[TO DO]
What you return should be the entries, unchanged, without their pictures.

==== THE INPUT

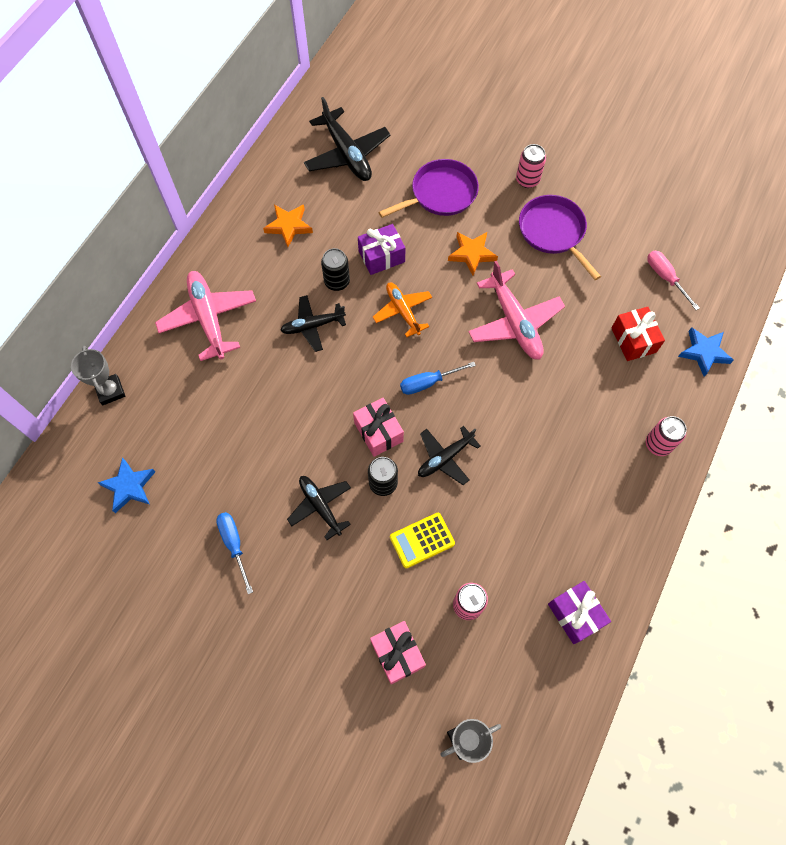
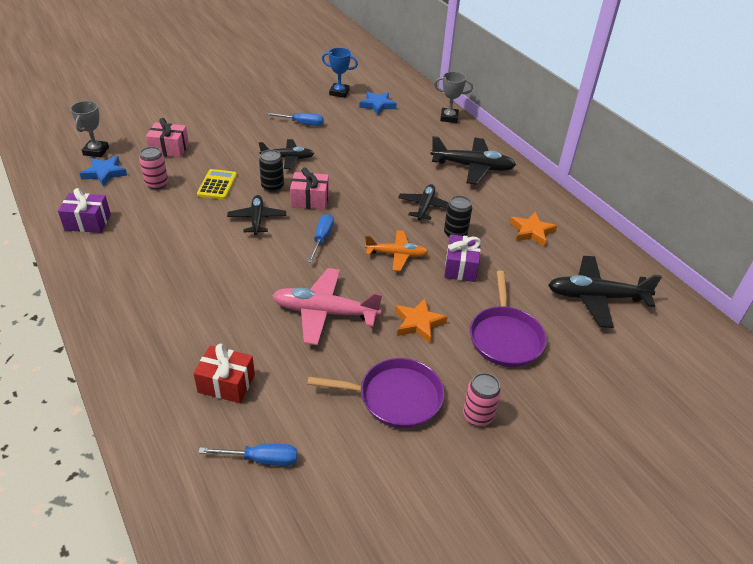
camera: 120 degrees right, 25 degrees down
(124, 553) = (339, 93): none -> blue trophy
(208, 318) = (473, 167): pink plane -> black plane
(658, 444) = (126, 336): pink can -> none
(665, 277) = (261, 459): pink screwdriver -> blue screwdriver
(704, 352) = (156, 431): blue star -> blue star (105, 173)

========

[REPLY TO THE EXERCISE]
camera: 120 degrees right, 25 degrees down
(124, 553) = (339, 93): none -> blue trophy
(208, 318) = (473, 167): pink plane -> black plane
(658, 444) = (126, 336): pink can -> none
(665, 277) = (261, 459): pink screwdriver -> blue screwdriver
(704, 352) = (156, 431): blue star -> blue star (105, 173)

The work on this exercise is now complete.